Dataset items
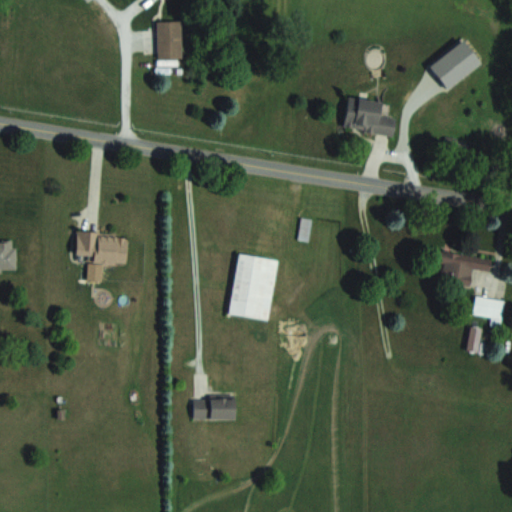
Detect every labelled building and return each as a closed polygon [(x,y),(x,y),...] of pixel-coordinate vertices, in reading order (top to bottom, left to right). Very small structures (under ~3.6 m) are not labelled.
[(156,21),(156,58),(180,58),(180,21),(156,21)] [(394,116),(377,113),(379,99),(345,95),(341,128),(392,135),(394,116)] [(299,237),(308,237),(308,222),(299,222),(299,237)] [(75,260),(125,262),(126,234),(75,232),(75,260)] [(0,268),(15,269),(14,240),(0,240),(0,268)] [(435,249),(433,263),(441,264),(438,281),(469,286),(472,268),(489,271),(491,258),(435,249)] [(236,252),(227,313),(267,319),(277,258),(236,252)] [(233,418),(233,394),(192,394),(192,418),(233,418)]
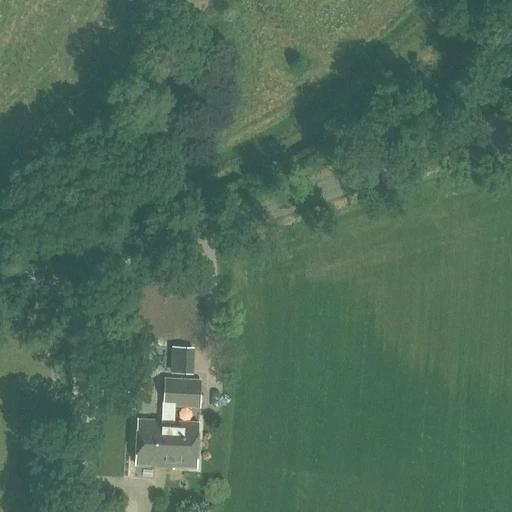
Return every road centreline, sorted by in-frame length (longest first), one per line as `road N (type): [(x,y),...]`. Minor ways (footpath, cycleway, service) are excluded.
road 1 (unclassified): [(86,264),(511,120)]
road 2 (unclassified): [(77,511),(86,264)]
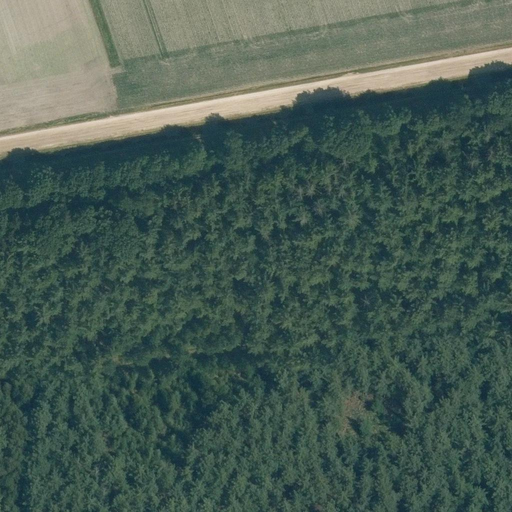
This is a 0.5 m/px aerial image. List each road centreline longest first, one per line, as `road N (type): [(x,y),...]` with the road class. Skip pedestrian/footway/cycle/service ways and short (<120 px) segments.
road 1 (track): [(0,146),(511,59)]
road 2 (track): [(511,291),(42,376)]
road 3 (track): [(42,376),(25,511)]
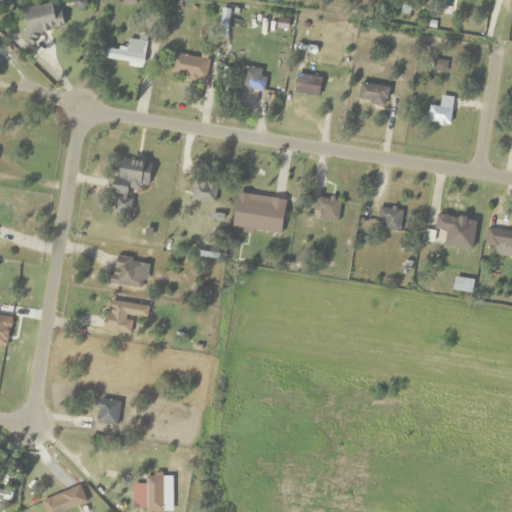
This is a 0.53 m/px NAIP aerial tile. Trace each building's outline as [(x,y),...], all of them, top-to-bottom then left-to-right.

### Requirement
Render every record above as a Markdown table with the columns "Row" and "Text", one line per row, numbered in order. Skip blank lines and leave out the pictures.

### Result below
| Row | Text |
|---|---|
| 1 | Detect every labelled building and return each as a closed polygon [(x,y),(x,y),...] of pixel-coordinate vertices, in reading order (top to bottom, left to right). Very small structures (under ~3.6 m) are not labelled. |
| 2 | [(156,21),(156,58),(180,58),(180,21),(156,21)] [(394,116),(377,113),(379,99),(345,95),(341,128),(392,135),(394,116)] [(299,237),(308,237),(308,222),(299,222),(299,237)] [(75,260),(125,262),(126,234),(75,232),(75,260)] [(0,268),(15,269),(14,240),(0,240),(0,268)] [(435,249),(433,263),(441,264),(438,281),(469,286),(472,268),(489,271),(491,258),(435,249)] [(236,252),(227,313),(267,319),(277,258),(236,252)] [(233,418),(233,394),(192,394),(192,418),(233,418)] |
| 3 | Return every road centreline, sorted by in-frame length (longest first), one per line as `road N (type): [(x,y),...]`. Minor ways (footpath, cycleway, service) are excluded. |
| 4 | road 1 (unclassified): [(86,264),(511,120)] |
| 5 | road 2 (unclassified): [(77,511),(86,264)] |
| 6 | This is a 0.5 m/px aerial image. List each road centreline longest first, one per line, as `road N (type): [(x,y),...]` with the road class. Skip pedestrian/footway/cycle/service ways and short (<120 px) segments. |
| 7 | road 1 (track): [(0,146),(511,59)] |
| 8 | road 2 (track): [(511,291),(42,376)] |
| 9 | road 3 (track): [(42,376),(25,511)] |
| 10 | This is a 0.53 m/px NAIP aerial tile. Trace each building's outline as [(x,y),...], all of them, top-to-bottom then left-to-right. |